──────── Provided material ────────

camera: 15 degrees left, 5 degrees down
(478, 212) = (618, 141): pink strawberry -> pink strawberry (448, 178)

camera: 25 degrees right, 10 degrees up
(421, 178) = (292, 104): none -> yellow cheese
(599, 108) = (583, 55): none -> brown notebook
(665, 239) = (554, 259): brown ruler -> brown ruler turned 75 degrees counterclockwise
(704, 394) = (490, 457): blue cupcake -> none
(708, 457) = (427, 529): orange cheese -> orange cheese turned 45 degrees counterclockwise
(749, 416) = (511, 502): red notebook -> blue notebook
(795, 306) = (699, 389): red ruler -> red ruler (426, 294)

────────
──────── Provided material ────────

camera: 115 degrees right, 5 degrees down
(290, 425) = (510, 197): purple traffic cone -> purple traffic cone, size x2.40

────────
──────── Provided material ────────

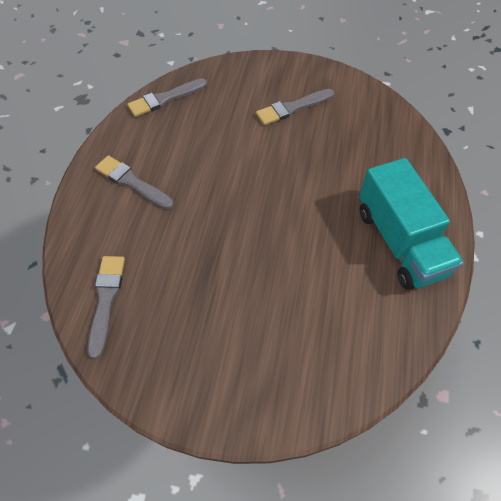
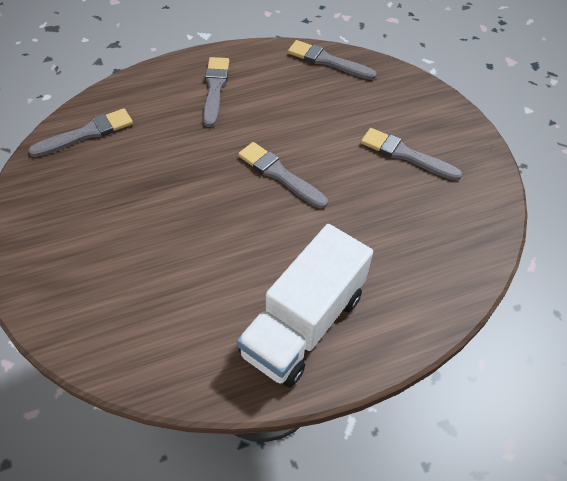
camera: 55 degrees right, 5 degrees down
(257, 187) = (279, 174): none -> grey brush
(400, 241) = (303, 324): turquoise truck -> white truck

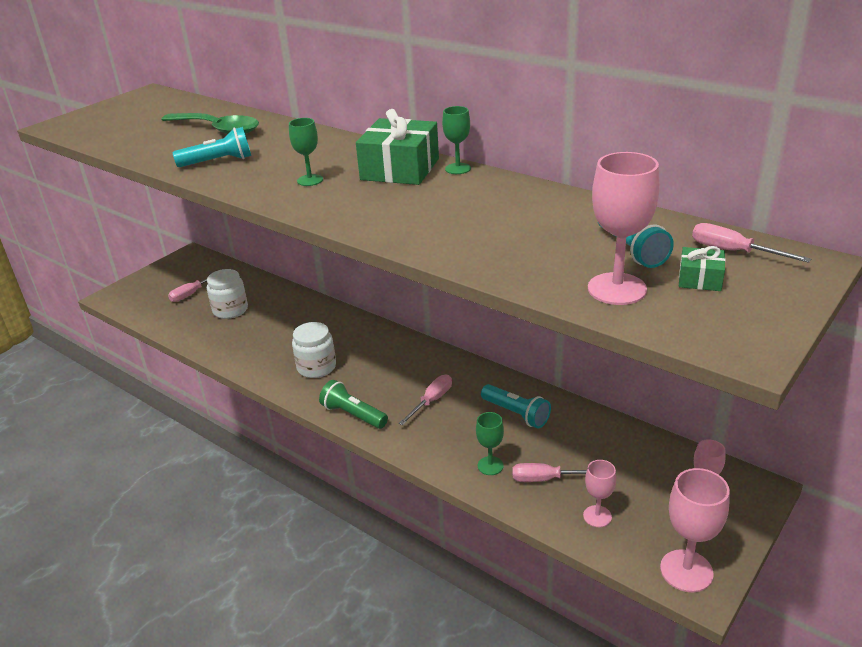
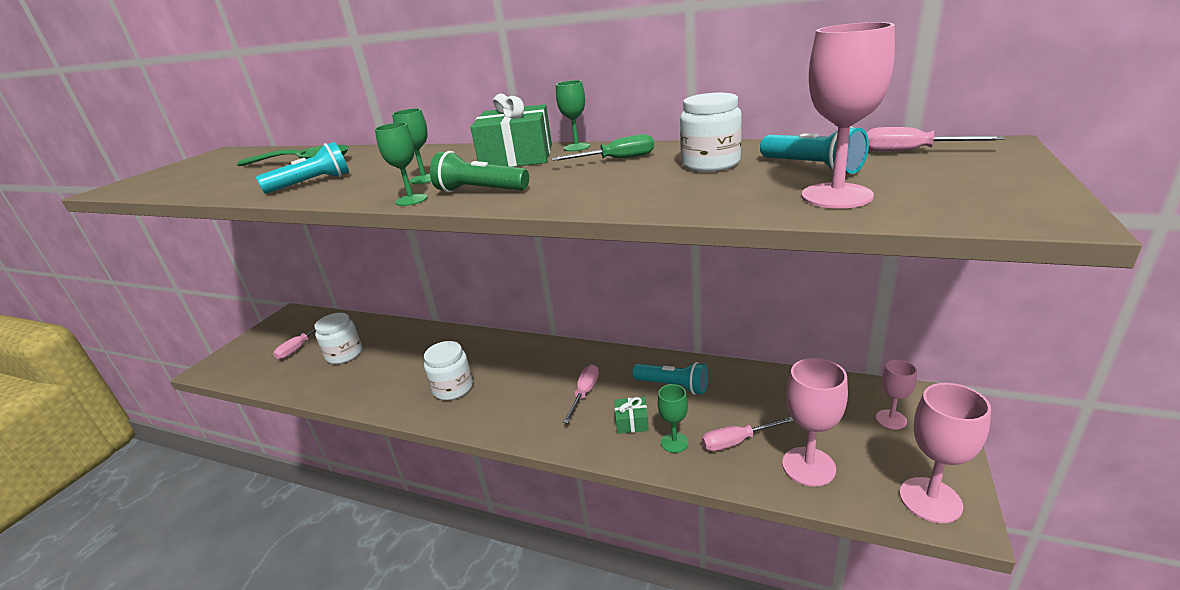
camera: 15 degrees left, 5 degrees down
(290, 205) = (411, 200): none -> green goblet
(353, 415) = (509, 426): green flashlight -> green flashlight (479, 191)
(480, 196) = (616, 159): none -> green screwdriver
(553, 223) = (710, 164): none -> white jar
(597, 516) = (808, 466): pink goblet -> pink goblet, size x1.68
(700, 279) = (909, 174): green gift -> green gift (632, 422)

────────

### Problem requirements
Set down, from the entries above, exactly the lines from the one with "camera: 25 degrees right, 10 degrees up" up to and including the one with "(704, 394) = (490, 457): blue cupcake -> none", and no other lines.

### Response below
camera: 25 degrees right, 10 degrees up
(421, 178) = (292, 104): none -> yellow cheese
(599, 108) = (583, 55): none -> brown notebook
(665, 239) = (554, 259): brown ruler -> brown ruler turned 75 degrees counterclockwise
(704, 394) = (490, 457): blue cupcake -> none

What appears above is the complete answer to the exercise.